▸ Task objective
Update the material below by replacing "green fuzzy moss" with "green velvety moss" everywhere it appears, and leave everything else unchanged.

▸ Task input
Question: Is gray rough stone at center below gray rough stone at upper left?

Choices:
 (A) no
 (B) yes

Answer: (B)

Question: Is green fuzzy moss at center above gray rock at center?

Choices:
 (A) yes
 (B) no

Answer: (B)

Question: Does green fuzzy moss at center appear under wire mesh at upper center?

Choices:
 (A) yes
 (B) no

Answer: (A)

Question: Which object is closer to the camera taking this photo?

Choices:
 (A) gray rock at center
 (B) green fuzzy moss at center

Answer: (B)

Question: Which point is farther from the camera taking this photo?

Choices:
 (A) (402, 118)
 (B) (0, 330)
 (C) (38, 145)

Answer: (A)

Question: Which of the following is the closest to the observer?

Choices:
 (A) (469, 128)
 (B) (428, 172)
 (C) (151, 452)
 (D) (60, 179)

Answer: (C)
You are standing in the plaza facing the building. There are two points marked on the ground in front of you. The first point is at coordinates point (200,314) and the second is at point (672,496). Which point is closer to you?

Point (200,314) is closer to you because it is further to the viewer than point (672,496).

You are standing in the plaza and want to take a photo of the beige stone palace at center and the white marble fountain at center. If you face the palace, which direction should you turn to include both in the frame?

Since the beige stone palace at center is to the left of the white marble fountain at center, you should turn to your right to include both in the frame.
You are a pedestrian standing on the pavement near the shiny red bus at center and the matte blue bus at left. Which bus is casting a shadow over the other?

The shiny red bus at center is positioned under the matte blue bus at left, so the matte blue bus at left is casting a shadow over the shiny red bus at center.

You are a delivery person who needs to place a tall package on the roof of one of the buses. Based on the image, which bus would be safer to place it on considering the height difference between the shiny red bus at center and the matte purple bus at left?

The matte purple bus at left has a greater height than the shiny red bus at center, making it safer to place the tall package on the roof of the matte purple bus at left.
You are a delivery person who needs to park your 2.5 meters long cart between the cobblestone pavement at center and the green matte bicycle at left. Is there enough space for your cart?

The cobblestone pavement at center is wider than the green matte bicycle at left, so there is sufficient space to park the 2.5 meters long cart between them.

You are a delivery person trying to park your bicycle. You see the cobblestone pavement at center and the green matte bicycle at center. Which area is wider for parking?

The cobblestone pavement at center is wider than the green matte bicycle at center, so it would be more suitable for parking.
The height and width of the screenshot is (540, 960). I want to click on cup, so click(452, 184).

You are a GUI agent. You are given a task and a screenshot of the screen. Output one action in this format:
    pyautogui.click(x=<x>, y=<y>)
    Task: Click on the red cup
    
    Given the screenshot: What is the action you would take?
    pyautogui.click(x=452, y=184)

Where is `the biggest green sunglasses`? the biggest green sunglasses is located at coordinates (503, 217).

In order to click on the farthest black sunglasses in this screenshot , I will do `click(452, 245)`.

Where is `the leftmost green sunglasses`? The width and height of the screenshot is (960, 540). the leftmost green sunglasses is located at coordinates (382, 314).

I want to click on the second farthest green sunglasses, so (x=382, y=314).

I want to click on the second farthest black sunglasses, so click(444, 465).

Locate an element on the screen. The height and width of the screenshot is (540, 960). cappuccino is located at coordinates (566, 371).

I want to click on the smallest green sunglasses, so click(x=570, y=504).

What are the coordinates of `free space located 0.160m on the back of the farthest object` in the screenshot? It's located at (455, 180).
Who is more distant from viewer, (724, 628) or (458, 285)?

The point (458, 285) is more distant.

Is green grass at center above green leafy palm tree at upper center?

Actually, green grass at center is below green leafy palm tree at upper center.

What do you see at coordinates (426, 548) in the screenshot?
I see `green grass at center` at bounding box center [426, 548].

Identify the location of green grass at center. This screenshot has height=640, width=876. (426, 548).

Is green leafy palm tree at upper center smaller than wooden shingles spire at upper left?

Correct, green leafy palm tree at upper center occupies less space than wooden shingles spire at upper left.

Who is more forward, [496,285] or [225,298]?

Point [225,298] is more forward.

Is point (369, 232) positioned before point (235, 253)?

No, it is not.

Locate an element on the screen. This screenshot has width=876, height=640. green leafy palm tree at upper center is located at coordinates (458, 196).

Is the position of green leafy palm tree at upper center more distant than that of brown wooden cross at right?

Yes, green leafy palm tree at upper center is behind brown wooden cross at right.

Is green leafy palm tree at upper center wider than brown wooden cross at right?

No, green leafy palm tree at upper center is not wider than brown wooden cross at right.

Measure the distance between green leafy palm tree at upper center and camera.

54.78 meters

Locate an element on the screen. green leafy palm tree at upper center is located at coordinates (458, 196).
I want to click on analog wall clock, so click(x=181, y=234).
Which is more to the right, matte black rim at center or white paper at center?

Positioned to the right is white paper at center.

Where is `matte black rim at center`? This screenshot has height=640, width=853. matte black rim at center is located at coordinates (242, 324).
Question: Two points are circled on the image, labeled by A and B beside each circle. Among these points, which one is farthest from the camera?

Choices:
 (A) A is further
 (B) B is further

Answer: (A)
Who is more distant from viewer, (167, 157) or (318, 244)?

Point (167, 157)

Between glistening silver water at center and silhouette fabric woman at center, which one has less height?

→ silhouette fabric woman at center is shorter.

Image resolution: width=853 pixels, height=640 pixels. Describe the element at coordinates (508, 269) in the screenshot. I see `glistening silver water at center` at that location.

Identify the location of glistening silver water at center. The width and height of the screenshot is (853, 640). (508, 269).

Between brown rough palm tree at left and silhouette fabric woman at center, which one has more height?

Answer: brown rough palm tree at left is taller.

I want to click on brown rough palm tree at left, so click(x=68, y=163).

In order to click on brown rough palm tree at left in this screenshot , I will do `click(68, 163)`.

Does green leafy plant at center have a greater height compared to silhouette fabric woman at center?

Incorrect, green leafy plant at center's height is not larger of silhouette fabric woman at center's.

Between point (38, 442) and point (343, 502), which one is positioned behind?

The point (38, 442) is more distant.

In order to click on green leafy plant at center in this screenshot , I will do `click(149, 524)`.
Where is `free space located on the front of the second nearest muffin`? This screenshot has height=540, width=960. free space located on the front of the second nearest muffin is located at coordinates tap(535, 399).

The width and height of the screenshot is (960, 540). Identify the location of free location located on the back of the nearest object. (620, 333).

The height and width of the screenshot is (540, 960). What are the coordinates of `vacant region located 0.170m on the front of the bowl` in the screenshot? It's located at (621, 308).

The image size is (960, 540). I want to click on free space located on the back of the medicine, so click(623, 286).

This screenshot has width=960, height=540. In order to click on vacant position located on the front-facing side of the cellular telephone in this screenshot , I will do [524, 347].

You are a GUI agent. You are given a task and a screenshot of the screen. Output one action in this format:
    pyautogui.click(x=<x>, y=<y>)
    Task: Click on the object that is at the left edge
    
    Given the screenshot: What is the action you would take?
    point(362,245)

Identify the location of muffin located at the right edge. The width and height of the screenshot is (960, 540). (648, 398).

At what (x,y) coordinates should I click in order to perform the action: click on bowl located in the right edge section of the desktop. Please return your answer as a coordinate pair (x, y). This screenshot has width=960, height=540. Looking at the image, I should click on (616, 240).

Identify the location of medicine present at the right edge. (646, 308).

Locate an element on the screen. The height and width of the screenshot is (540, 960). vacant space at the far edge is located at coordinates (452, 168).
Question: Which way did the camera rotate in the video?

▸ Result of the task
Question: Is gray rough stone at center below gray rough stone at upper left?

Choices:
 (A) no
 (B) yes

Answer: (B)

Question: Is green velvety moss at center above gray rock at center?

Choices:
 (A) yes
 (B) no

Answer: (B)

Question: Does green velvety moss at center appear under wire mesh at upper center?

Choices:
 (A) yes
 (B) no

Answer: (A)

Question: Which object is closer to the camera taking this photo?

Choices:
 (A) gray rock at center
 (B) green velvety moss at center

Answer: (B)

Question: Which point is farther from the camera taking this photo?

Choices:
 (A) (402, 118)
 (B) (0, 330)
 (C) (38, 145)

Answer: (A)

Question: Which of the following is the closest to the observer?

Choices:
 (A) (469, 128)
 (B) (428, 172)
 (C) (151, 452)
 (D) (60, 179)

Answer: (C)
You are standing in the plaza facing the building. There are two points marked on the ground in front of you. The first point is at coordinates point (200,314) and the second is at point (672,496). Which point is closer to you?

Point (200,314) is closer to you because it is further to the viewer than point (672,496).

You are standing in the plaza and want to take a photo of the beige stone palace at center and the white marble fountain at center. If you face the palace, which direction should you turn to include both in the frame?

Since the beige stone palace at center is to the left of the white marble fountain at center, you should turn to your right to include both in the frame.
You are a pedestrian standing on the pavement near the shiny red bus at center and the matte blue bus at left. Which bus is casting a shadow over the other?

The shiny red bus at center is positioned under the matte blue bus at left, so the matte blue bus at left is casting a shadow over the shiny red bus at center.

You are a delivery person who needs to place a tall package on the roof of one of the buses. Based on the image, which bus would be safer to place it on considering the height difference between the shiny red bus at center and the matte purple bus at left?

The matte purple bus at left has a greater height than the shiny red bus at center, making it safer to place the tall package on the roof of the matte purple bus at left.
You are a delivery person who needs to park your 2.5 meters long cart between the cobblestone pavement at center and the green matte bicycle at left. Is there enough space for your cart?

The cobblestone pavement at center is wider than the green matte bicycle at left, so there is sufficient space to park the 2.5 meters long cart between them.

You are a delivery person trying to park your bicycle. You see the cobblestone pavement at center and the green matte bicycle at center. Which area is wider for parking?

The cobblestone pavement at center is wider than the green matte bicycle at center, so it would be more suitable for parking.
The height and width of the screenshot is (540, 960). I want to click on cup, so click(452, 184).

You are a GUI agent. You are given a task and a screenshot of the screen. Output one action in this format:
    pyautogui.click(x=<x>, y=<y>)
    Task: Click on the red cup
    
    Given the screenshot: What is the action you would take?
    pyautogui.click(x=452, y=184)

Where is `the biggest green sunglasses`? the biggest green sunglasses is located at coordinates (503, 217).

In order to click on the farthest black sunglasses in this screenshot , I will do `click(452, 245)`.

Where is `the leftmost green sunglasses`? The width and height of the screenshot is (960, 540). the leftmost green sunglasses is located at coordinates (382, 314).

I want to click on the second farthest green sunglasses, so (x=382, y=314).

I want to click on the second farthest black sunglasses, so click(444, 465).

Locate an element on the screen. The height and width of the screenshot is (540, 960). cappuccino is located at coordinates (566, 371).

I want to click on the smallest green sunglasses, so click(x=570, y=504).

What are the coordinates of `free space located 0.160m on the back of the farthest object` in the screenshot? It's located at (455, 180).
Who is more distant from viewer, (724, 628) or (458, 285)?

The point (458, 285) is more distant.

Is green grass at center above green leafy palm tree at upper center?

Actually, green grass at center is below green leafy palm tree at upper center.

What do you see at coordinates (426, 548) in the screenshot?
I see `green grass at center` at bounding box center [426, 548].

Identify the location of green grass at center. This screenshot has height=640, width=876. (426, 548).

Is green leafy palm tree at upper center smaller than wooden shingles spire at upper left?

Correct, green leafy palm tree at upper center occupies less space than wooden shingles spire at upper left.

Who is more forward, [496,285] or [225,298]?

Point [225,298] is more forward.

Is point (369, 232) positioned before point (235, 253)?

No, it is not.

Locate an element on the screen. This screenshot has width=876, height=640. green leafy palm tree at upper center is located at coordinates (458, 196).

Is the position of green leafy palm tree at upper center more distant than that of brown wooden cross at right?

Yes, green leafy palm tree at upper center is behind brown wooden cross at right.

Is green leafy palm tree at upper center wider than brown wooden cross at right?

No, green leafy palm tree at upper center is not wider than brown wooden cross at right.

Measure the distance between green leafy palm tree at upper center and camera.

54.78 meters

Locate an element on the screen. green leafy palm tree at upper center is located at coordinates (458, 196).
I want to click on analog wall clock, so click(x=181, y=234).
Which is more to the right, matte black rim at center or white paper at center?

Positioned to the right is white paper at center.

Where is `matte black rim at center`? This screenshot has height=640, width=853. matte black rim at center is located at coordinates (242, 324).
Question: Two points are circled on the image, labeled by A and B beside each circle. Among these points, which one is farthest from the camera?

Choices:
 (A) A is further
 (B) B is further

Answer: (A)
Who is more distant from viewer, (167, 157) or (318, 244)?

Point (167, 157)

Between glistening silver water at center and silhouette fabric woman at center, which one has less height?

→ silhouette fabric woman at center is shorter.

Image resolution: width=853 pixels, height=640 pixels. Describe the element at coordinates (508, 269) in the screenshot. I see `glistening silver water at center` at that location.

Identify the location of glistening silver water at center. The width and height of the screenshot is (853, 640). (508, 269).

Between brown rough palm tree at left and silhouette fabric woman at center, which one has more height?

Answer: brown rough palm tree at left is taller.

I want to click on brown rough palm tree at left, so click(x=68, y=163).

In order to click on brown rough palm tree at left in this screenshot , I will do `click(68, 163)`.

Does green leafy plant at center have a greater height compared to silhouette fabric woman at center?

Incorrect, green leafy plant at center's height is not larger of silhouette fabric woman at center's.

Between point (38, 442) and point (343, 502), which one is positioned behind?

The point (38, 442) is more distant.

In order to click on green leafy plant at center in this screenshot , I will do `click(149, 524)`.
Where is `free space located on the front of the second nearest muffin`? This screenshot has height=540, width=960. free space located on the front of the second nearest muffin is located at coordinates tap(535, 399).

The width and height of the screenshot is (960, 540). Identify the location of free location located on the back of the nearest object. (620, 333).

The height and width of the screenshot is (540, 960). What are the coordinates of `vacant region located 0.170m on the front of the bowl` in the screenshot? It's located at (621, 308).

The image size is (960, 540). I want to click on free space located on the back of the medicine, so click(623, 286).

This screenshot has width=960, height=540. In order to click on vacant position located on the front-facing side of the cellular telephone in this screenshot , I will do [524, 347].

You are a GUI agent. You are given a task and a screenshot of the screen. Output one action in this format:
    pyautogui.click(x=<x>, y=<y>)
    Task: Click on the object that is at the left edge
    
    Given the screenshot: What is the action you would take?
    point(362,245)

Identify the location of muffin located at the right edge. The width and height of the screenshot is (960, 540). (648, 398).

At what (x,y) coordinates should I click in order to perform the action: click on bowl located in the right edge section of the desktop. Please return your answer as a coordinate pair (x, y). This screenshot has width=960, height=540. Looking at the image, I should click on (616, 240).

Identify the location of medicine present at the right edge. (646, 308).

Locate an element on the screen. The height and width of the screenshot is (540, 960). vacant space at the far edge is located at coordinates (452, 168).
Question: Which way did the camera rotate in the video?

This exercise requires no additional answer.